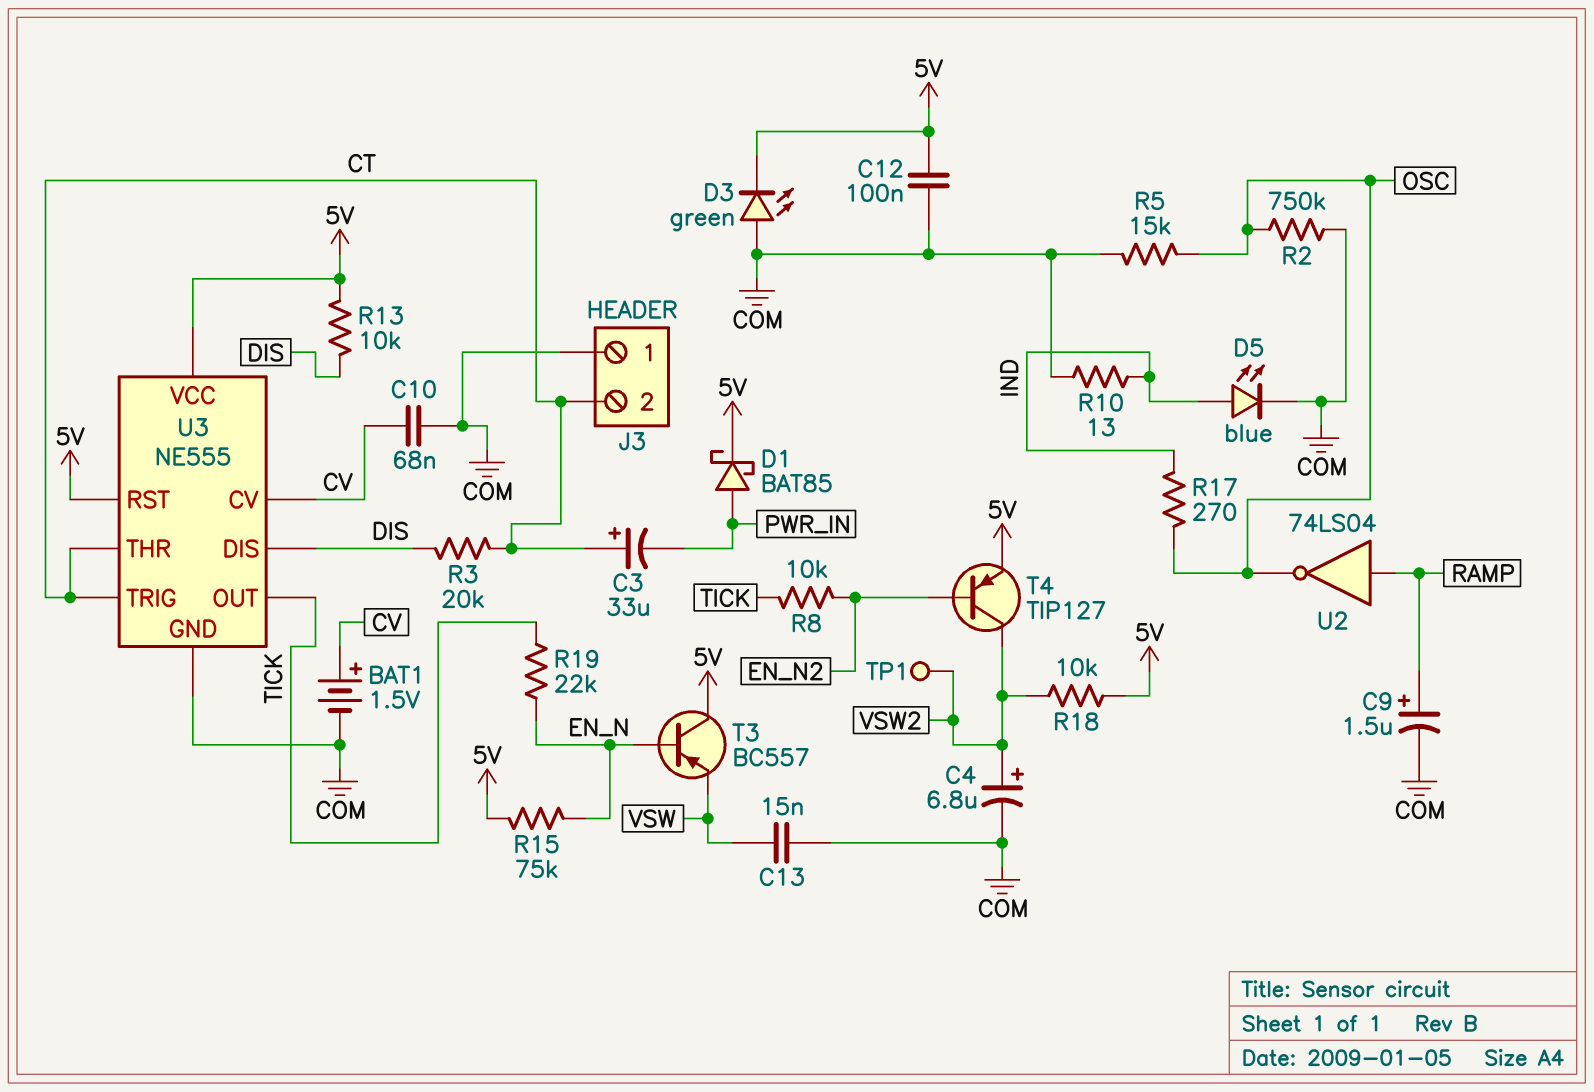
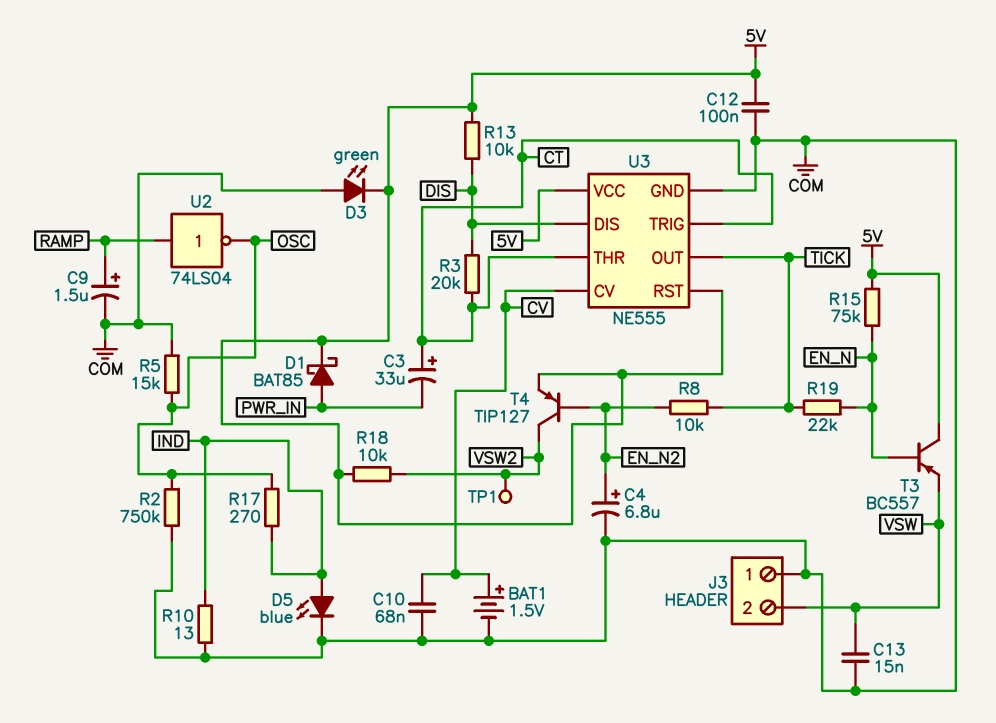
C4: 6.8uF (plus VSW2, minus COM) -> 6.8uF (plus EN_N2, minus COM)
J3 pin 2: CT -> VSW

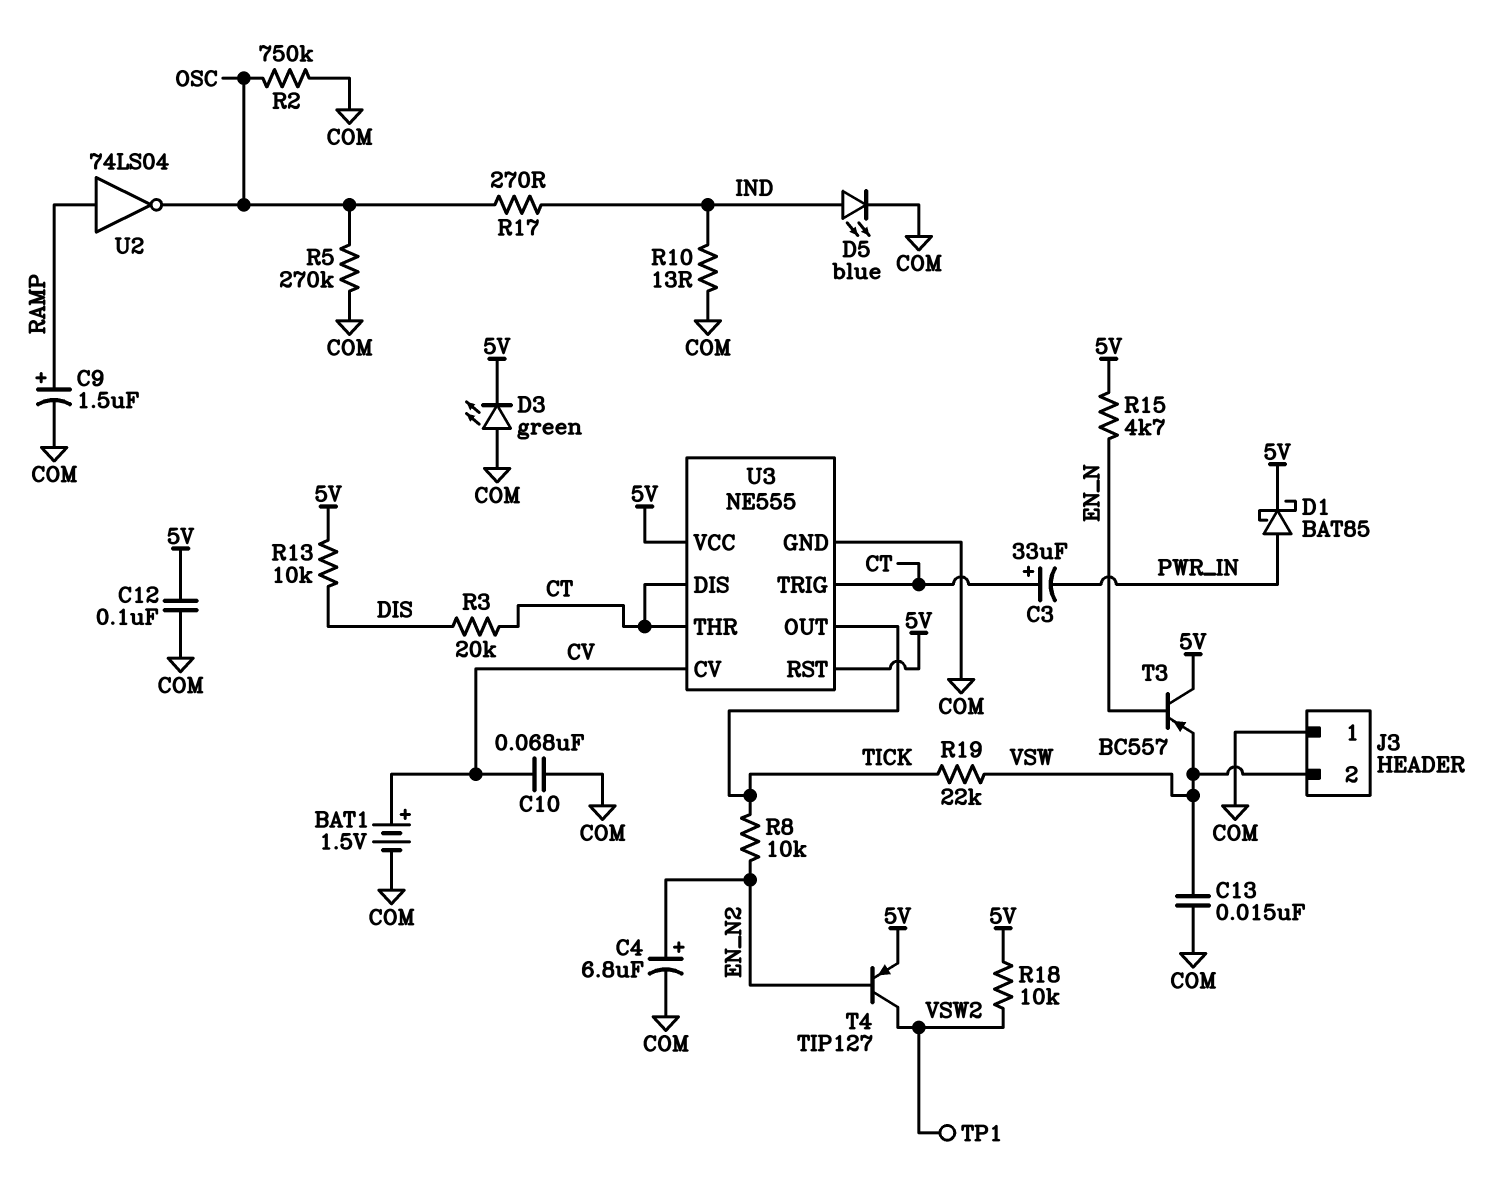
R5: 15k (COM, OSC) -> 270k (COM, OSC)
R15: 75k (5V, EN_N) -> 4.7k (5V, EN_N)
R19: 22k (EN_N, TICK) -> 22k (TICK, VSW)
U3 pin DIS: DIS -> CT

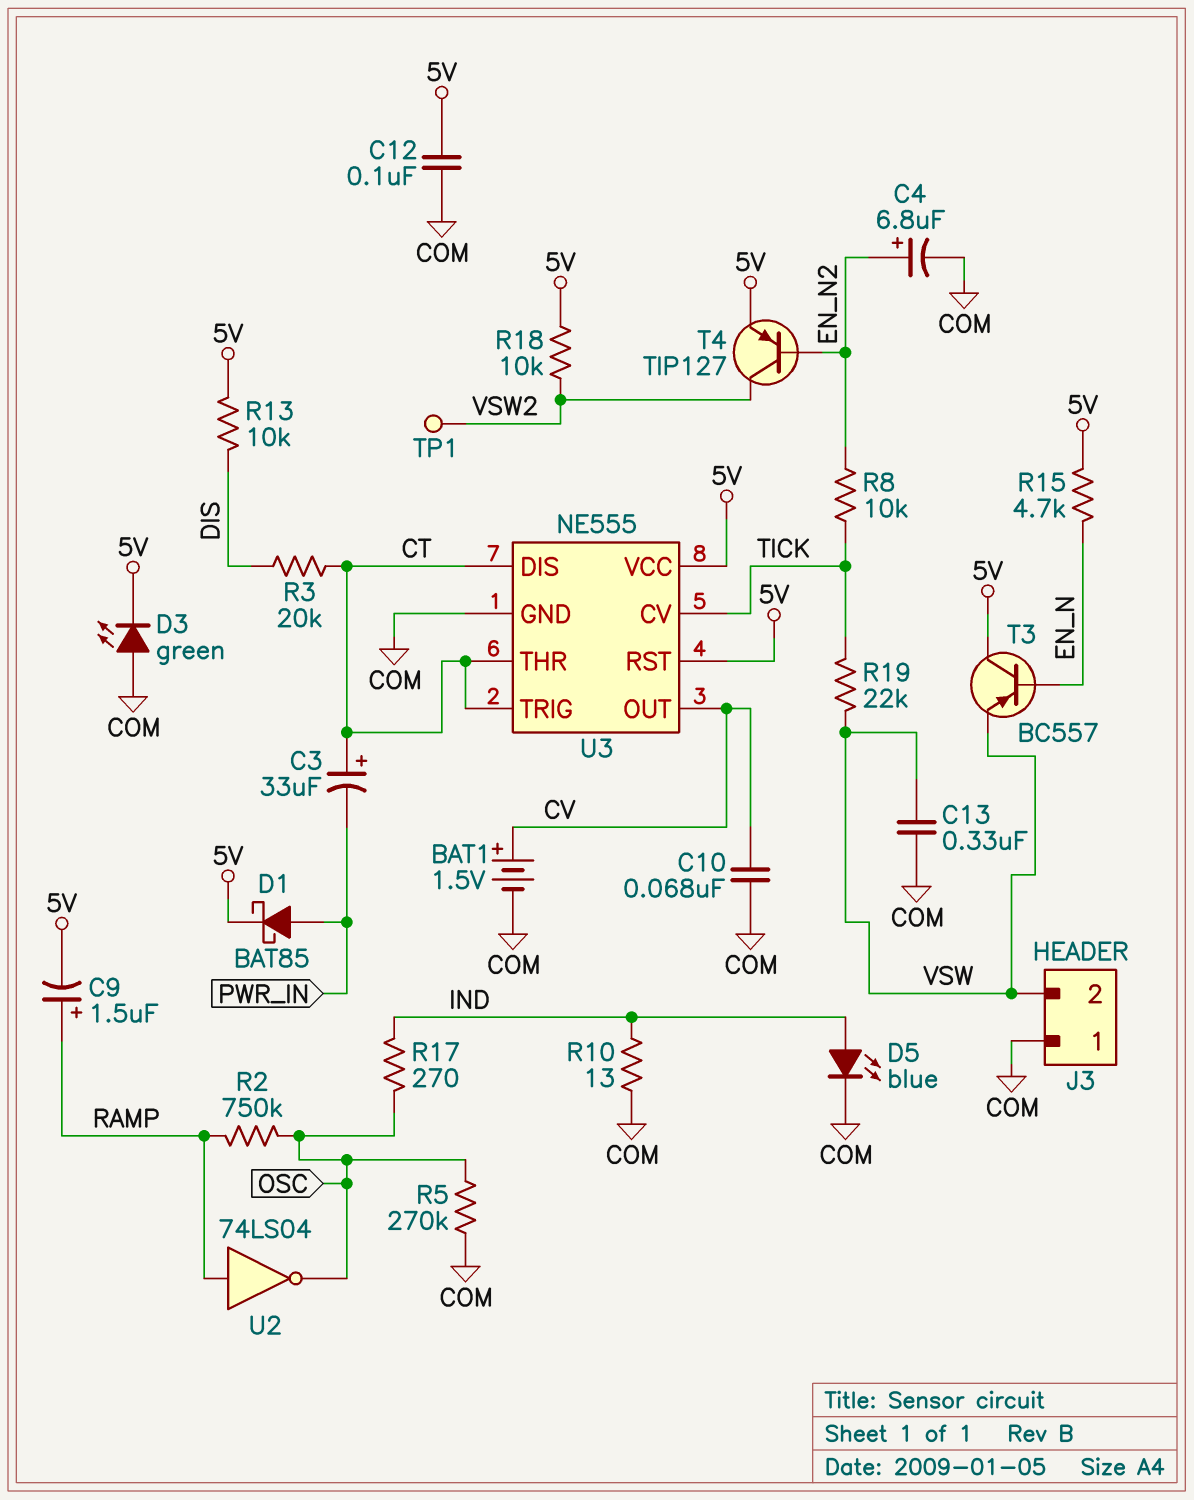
C9: 1.5uF (plus RAMP, minus COM) -> 1.5uF (plus RAMP, minus 5V)
C13: 15nF (COM, VSW) -> 330nF (COM, VSW)
R2: 750k (COM, OSC) -> 750k (OSC, RAMP)
U3 pin CV: CV -> TICK
U3 pin OUT: TICK -> CV

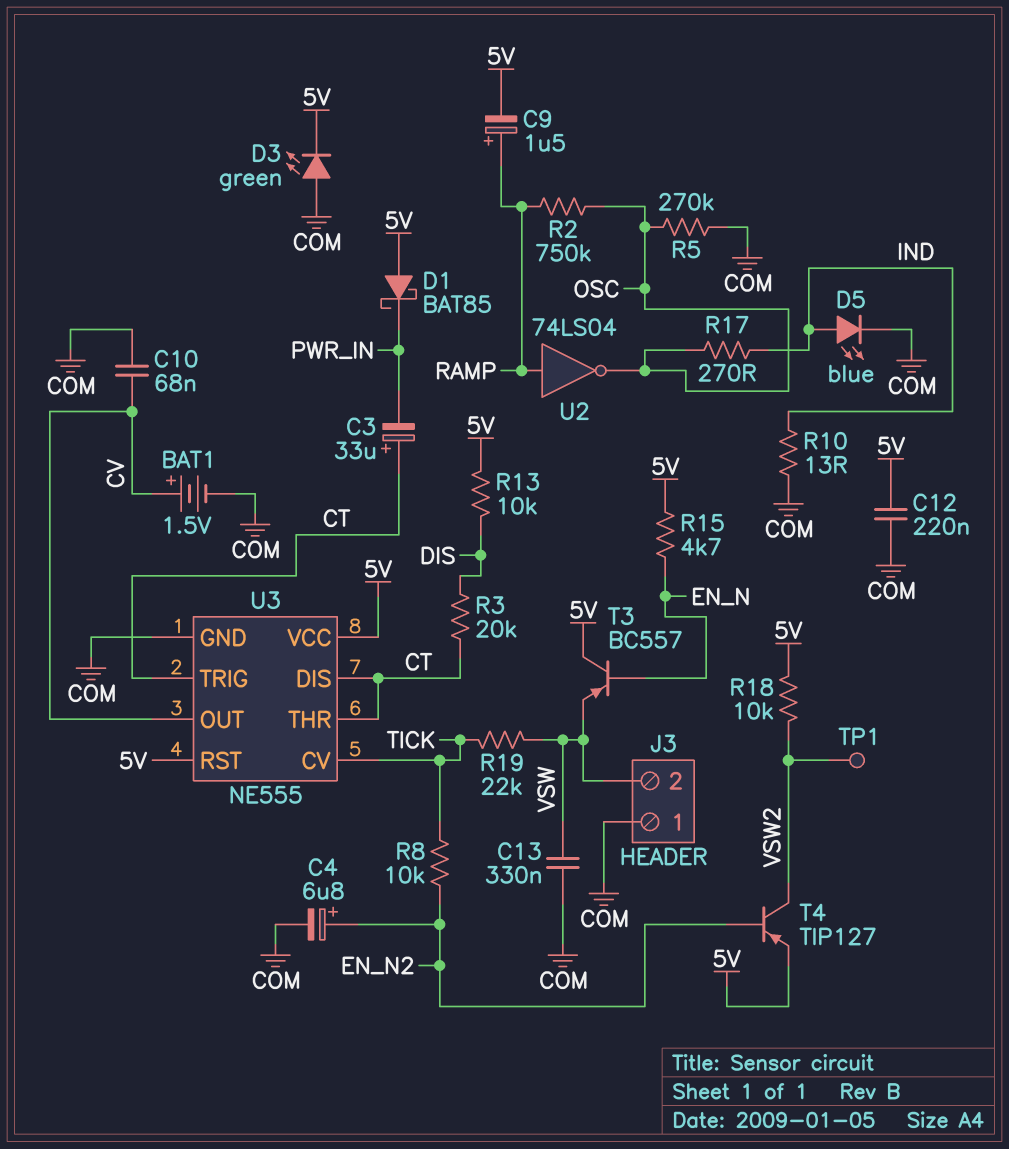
C12: 100nF (5V, COM) -> 220nF (5V, COM)
D1: schottky BAT85 (A PWR_IN, K 5V) -> schottky BAT85 (A 5V, K PWR_IN)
———
What is needed
Leave out the pictures, then repeat the listing above exactly from its first line to the line with "C12: 100nF (5V, COM) -> 220nF (5V, COM)", inclusive.

Answer space
C4: 6.8uF (plus VSW2, minus COM) -> 6.8uF (plus EN_N2, minus COM)
J3 pin 2: CT -> VSW

R5: 15k (COM, OSC) -> 270k (COM, OSC)
R15: 75k (5V, EN_N) -> 4.7k (5V, EN_N)
R19: 22k (EN_N, TICK) -> 22k (TICK, VSW)
U3 pin DIS: DIS -> CT

C9: 1.5uF (plus RAMP, minus COM) -> 1.5uF (plus RAMP, minus 5V)
C13: 15nF (COM, VSW) -> 330nF (COM, VSW)
R2: 750k (COM, OSC) -> 750k (OSC, RAMP)
U3 pin CV: CV -> TICK
U3 pin OUT: TICK -> CV

C12: 100nF (5V, COM) -> 220nF (5V, COM)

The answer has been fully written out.